When a line of the entries contains the word "brown", report that line.

######

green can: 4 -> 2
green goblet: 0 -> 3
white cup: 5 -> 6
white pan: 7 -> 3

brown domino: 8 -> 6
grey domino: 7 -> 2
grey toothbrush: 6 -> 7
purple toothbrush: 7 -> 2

######

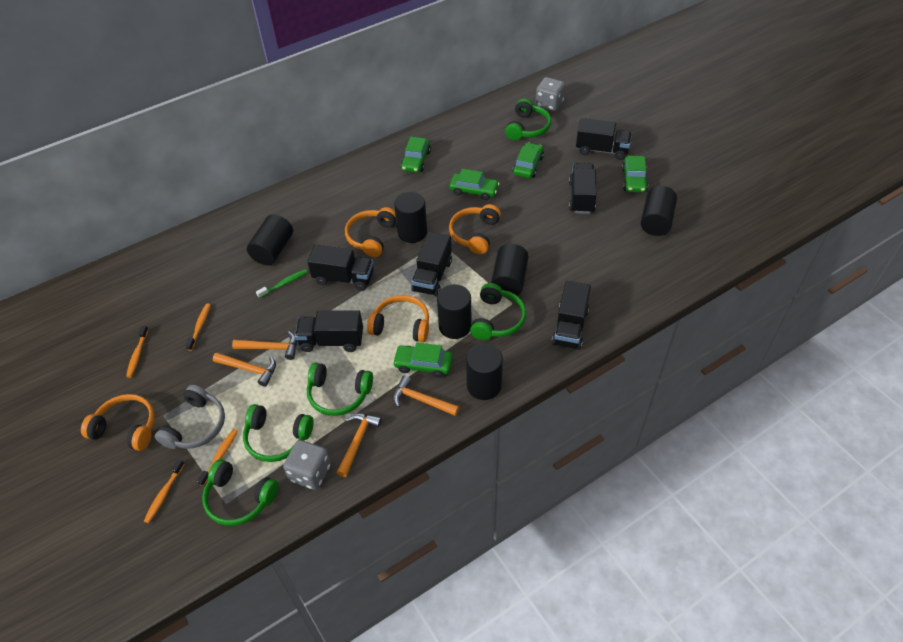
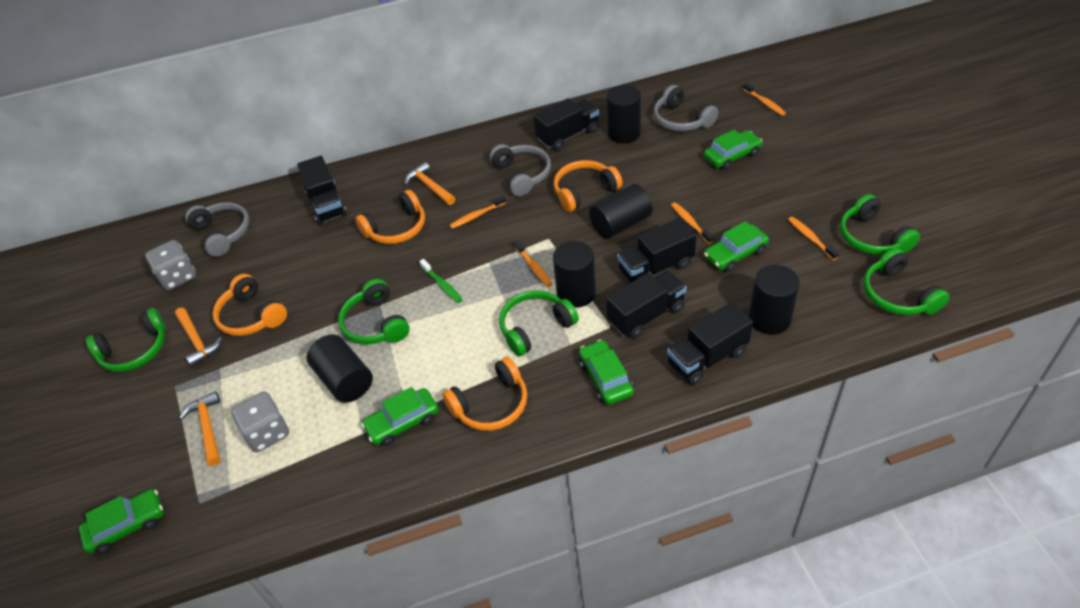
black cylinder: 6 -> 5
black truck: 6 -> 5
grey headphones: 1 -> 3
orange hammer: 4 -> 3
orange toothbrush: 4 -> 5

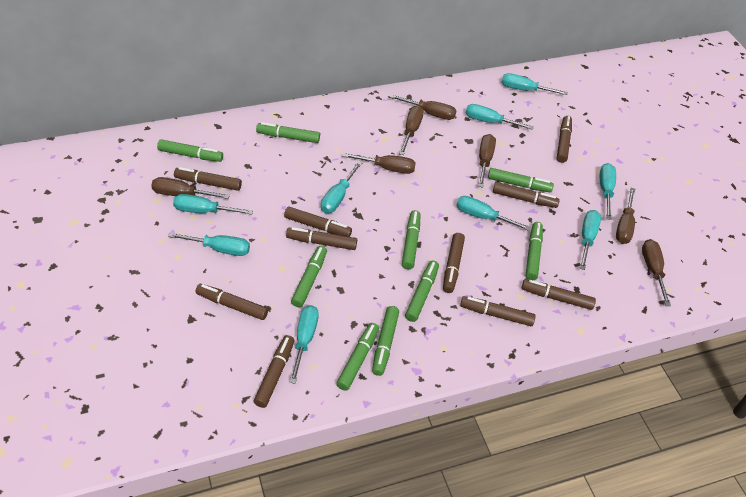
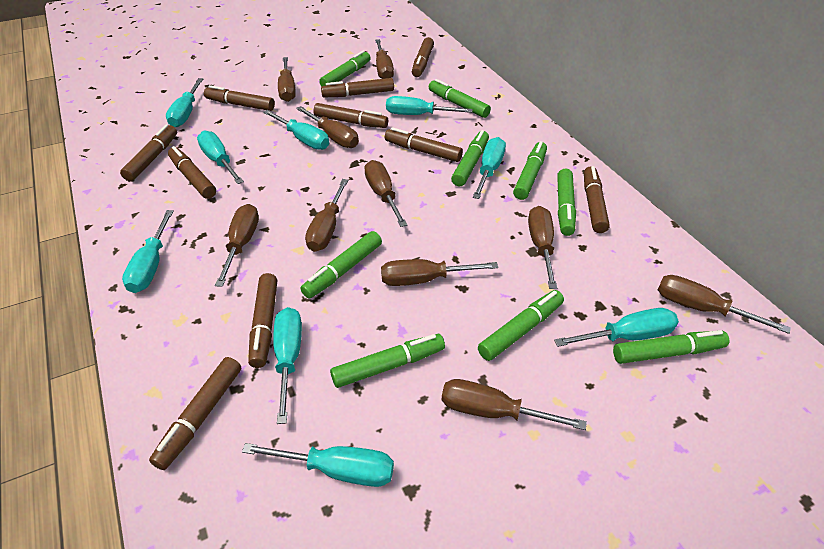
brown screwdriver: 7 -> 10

######

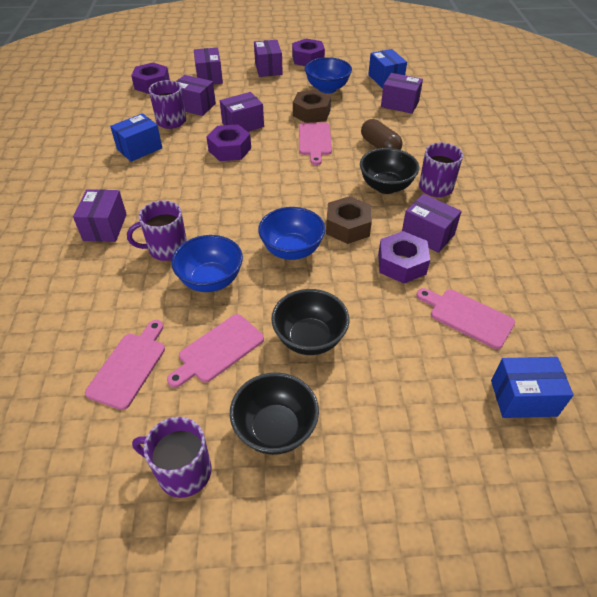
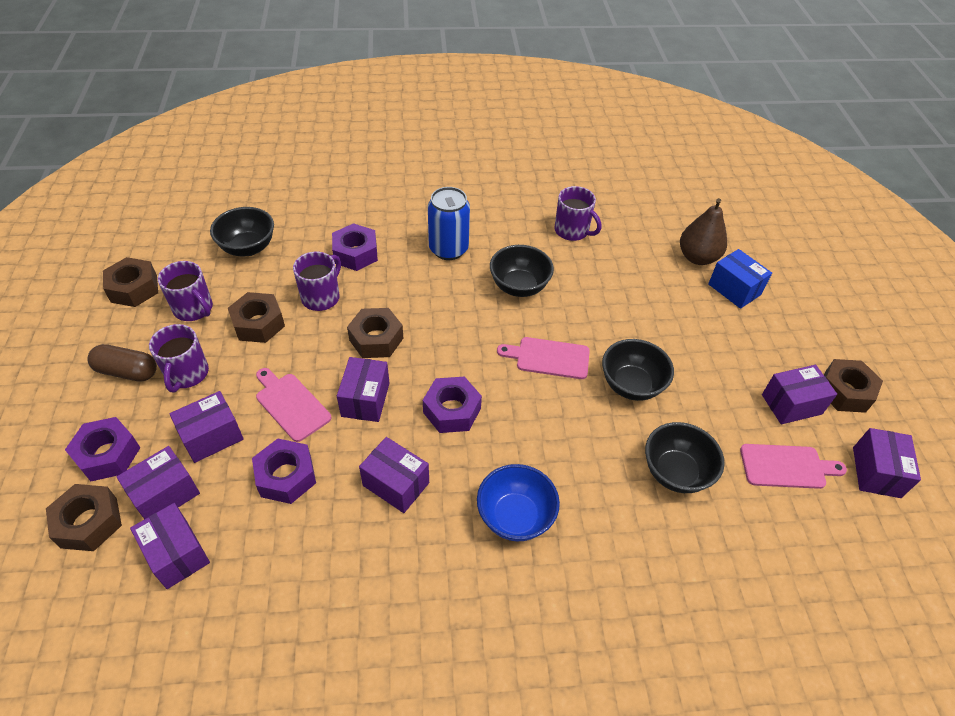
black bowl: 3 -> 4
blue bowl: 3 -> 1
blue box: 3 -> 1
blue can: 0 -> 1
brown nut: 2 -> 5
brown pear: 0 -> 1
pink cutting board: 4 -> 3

######

**EXERCISE RESULT:**
brown domino: 8 -> 6
brown screwdriver: 7 -> 10
brown nut: 2 -> 5
brown pear: 0 -> 1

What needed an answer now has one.